Problem description => List every line of the records that contains the word "Tehran".

Material to process =>
-- Start --
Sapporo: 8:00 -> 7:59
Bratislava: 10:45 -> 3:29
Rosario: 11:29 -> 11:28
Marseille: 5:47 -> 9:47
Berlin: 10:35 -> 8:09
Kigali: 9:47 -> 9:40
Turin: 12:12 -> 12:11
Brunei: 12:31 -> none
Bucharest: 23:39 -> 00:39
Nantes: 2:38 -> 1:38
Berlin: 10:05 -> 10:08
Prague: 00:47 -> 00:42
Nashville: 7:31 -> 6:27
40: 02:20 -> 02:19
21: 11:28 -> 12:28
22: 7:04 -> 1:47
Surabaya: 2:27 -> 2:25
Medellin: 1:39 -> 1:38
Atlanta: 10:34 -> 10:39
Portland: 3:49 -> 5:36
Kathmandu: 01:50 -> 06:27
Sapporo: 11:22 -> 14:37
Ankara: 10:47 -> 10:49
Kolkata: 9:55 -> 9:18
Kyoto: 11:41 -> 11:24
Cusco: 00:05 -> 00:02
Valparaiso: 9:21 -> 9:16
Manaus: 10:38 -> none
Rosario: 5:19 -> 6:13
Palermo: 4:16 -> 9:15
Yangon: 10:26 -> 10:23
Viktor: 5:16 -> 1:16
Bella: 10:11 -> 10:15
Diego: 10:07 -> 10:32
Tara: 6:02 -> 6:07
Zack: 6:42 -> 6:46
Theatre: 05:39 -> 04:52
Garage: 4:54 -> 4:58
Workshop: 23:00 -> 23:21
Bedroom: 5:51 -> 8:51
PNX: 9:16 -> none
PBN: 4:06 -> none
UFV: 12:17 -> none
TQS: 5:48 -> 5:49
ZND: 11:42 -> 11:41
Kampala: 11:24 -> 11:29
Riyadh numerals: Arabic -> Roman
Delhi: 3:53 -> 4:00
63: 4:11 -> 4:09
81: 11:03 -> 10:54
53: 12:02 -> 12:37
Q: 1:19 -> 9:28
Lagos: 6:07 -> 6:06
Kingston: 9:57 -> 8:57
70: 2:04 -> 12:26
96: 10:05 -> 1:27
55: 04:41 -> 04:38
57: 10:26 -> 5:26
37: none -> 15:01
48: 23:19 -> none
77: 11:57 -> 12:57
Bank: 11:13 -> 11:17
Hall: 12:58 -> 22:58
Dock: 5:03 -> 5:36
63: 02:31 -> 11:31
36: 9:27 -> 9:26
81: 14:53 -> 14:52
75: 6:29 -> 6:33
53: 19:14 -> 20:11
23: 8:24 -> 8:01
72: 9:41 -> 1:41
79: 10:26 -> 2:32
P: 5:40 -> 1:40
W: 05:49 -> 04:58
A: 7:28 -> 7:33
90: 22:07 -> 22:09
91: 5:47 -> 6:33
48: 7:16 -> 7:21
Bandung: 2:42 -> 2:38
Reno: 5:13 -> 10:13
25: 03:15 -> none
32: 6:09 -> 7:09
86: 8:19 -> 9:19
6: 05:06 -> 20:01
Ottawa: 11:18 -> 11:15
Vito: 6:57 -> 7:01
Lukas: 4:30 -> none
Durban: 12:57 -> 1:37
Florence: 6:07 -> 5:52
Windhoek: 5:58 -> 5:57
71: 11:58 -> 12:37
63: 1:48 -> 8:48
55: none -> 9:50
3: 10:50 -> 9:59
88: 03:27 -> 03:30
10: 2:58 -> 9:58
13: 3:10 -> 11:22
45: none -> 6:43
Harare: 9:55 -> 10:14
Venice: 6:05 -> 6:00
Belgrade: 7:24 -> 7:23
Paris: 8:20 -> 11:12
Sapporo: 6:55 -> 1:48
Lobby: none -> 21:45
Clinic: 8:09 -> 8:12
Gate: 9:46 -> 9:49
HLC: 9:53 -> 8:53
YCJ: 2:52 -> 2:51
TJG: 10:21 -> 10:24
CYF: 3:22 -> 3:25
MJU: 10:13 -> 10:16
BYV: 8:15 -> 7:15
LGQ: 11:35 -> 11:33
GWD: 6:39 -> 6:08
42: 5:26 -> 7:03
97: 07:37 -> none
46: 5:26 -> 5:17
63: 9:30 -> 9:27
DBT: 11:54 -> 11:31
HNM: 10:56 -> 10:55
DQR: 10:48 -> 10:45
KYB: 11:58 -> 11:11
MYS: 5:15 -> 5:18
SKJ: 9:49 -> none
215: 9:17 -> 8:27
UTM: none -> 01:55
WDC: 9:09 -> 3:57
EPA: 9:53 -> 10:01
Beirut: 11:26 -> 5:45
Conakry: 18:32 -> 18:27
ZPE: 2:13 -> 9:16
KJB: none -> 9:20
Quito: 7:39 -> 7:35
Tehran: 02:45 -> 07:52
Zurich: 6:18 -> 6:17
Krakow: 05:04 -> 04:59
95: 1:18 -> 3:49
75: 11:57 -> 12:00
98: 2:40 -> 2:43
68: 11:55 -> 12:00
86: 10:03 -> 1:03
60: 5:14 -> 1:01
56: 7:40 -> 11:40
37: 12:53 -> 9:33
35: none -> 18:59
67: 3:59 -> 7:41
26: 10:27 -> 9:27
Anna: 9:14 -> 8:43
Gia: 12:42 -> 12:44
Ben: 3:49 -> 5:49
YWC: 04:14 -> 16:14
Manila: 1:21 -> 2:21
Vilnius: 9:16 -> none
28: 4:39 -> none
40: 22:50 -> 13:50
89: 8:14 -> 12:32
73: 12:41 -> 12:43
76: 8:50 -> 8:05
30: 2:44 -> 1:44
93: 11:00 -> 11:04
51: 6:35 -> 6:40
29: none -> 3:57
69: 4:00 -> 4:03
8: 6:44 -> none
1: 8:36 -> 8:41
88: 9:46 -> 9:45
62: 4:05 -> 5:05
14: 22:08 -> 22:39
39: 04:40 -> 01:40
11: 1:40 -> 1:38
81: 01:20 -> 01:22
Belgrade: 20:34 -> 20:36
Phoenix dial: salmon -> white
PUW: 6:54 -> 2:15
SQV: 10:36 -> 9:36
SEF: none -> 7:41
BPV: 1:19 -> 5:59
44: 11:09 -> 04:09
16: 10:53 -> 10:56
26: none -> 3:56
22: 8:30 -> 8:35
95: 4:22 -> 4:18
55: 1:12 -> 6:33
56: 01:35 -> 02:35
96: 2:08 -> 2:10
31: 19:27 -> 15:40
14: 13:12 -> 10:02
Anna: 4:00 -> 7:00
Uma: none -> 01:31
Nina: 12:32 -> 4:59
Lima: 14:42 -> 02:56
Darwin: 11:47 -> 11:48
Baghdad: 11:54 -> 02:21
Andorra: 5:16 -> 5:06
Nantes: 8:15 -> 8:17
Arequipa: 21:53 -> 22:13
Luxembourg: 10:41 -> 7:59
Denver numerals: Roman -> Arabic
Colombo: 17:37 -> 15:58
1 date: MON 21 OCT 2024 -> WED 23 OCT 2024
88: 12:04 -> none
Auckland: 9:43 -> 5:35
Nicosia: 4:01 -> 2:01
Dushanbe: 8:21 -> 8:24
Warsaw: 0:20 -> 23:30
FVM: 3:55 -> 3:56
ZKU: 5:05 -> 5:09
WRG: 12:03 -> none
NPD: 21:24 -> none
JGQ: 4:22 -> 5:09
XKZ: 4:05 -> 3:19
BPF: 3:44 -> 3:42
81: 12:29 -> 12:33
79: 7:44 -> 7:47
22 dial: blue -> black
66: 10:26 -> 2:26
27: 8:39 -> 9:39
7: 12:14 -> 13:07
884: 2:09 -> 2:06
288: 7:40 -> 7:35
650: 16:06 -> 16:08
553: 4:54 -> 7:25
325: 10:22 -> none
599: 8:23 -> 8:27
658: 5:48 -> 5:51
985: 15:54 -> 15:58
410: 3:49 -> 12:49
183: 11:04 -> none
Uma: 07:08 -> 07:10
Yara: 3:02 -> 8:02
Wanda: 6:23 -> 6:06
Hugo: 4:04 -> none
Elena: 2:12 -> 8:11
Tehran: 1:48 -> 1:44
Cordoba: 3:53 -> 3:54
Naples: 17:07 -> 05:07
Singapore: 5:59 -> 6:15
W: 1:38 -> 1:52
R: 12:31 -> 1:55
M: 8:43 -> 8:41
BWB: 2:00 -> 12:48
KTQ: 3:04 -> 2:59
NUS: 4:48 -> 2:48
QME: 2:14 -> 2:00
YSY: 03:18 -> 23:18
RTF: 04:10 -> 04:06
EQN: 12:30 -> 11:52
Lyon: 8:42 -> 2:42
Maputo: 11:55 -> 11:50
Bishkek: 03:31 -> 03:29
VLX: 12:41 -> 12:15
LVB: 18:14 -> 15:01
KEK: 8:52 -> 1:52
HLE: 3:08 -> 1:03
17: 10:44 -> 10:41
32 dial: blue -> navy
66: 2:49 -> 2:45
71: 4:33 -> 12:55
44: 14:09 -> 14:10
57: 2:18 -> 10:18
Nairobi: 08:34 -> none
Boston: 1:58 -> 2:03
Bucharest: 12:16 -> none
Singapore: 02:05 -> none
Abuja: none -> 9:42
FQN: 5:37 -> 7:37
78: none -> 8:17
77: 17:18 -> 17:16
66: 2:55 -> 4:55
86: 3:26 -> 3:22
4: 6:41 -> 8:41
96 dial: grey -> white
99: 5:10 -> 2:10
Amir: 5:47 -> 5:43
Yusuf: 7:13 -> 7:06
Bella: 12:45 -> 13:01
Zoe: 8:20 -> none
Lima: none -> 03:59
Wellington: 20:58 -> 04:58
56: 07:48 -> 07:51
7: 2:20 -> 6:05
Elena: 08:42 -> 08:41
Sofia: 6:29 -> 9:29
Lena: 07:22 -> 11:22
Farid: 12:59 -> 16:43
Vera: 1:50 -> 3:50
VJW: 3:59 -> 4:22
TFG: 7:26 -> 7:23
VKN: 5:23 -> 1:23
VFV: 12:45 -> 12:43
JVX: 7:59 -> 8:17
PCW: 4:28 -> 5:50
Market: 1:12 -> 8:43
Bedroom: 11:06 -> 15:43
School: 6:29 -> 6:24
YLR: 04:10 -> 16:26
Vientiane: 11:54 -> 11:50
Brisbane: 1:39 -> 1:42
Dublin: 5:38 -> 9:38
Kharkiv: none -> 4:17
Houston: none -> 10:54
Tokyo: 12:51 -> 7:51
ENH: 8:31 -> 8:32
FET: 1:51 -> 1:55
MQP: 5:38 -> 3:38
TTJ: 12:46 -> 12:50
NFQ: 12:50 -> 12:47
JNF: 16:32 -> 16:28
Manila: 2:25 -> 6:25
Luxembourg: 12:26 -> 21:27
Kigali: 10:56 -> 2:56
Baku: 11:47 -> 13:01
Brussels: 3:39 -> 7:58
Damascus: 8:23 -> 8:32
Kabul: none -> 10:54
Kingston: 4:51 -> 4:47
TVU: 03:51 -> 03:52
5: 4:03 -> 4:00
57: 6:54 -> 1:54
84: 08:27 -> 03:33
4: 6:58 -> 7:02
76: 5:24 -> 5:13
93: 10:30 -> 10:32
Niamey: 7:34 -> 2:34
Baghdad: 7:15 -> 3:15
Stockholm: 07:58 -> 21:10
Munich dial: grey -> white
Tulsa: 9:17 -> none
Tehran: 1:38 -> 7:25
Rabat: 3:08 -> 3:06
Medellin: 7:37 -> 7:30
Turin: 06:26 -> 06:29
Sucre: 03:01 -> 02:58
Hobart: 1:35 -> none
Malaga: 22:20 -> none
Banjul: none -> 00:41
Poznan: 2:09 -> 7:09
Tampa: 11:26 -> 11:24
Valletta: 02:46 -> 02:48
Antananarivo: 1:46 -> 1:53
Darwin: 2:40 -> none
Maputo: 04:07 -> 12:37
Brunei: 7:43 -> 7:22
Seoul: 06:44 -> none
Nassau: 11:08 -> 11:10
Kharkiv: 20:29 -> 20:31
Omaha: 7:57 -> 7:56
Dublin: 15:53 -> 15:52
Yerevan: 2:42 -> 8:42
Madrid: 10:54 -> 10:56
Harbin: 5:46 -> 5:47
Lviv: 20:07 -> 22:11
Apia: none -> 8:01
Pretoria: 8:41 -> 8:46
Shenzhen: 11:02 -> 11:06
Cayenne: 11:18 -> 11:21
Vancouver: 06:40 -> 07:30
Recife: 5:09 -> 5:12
-- End --
Task solution =>
Tehran: 02:45 -> 07:52
Tehran: 1:48 -> 1:44
Tehran: 1:38 -> 7:25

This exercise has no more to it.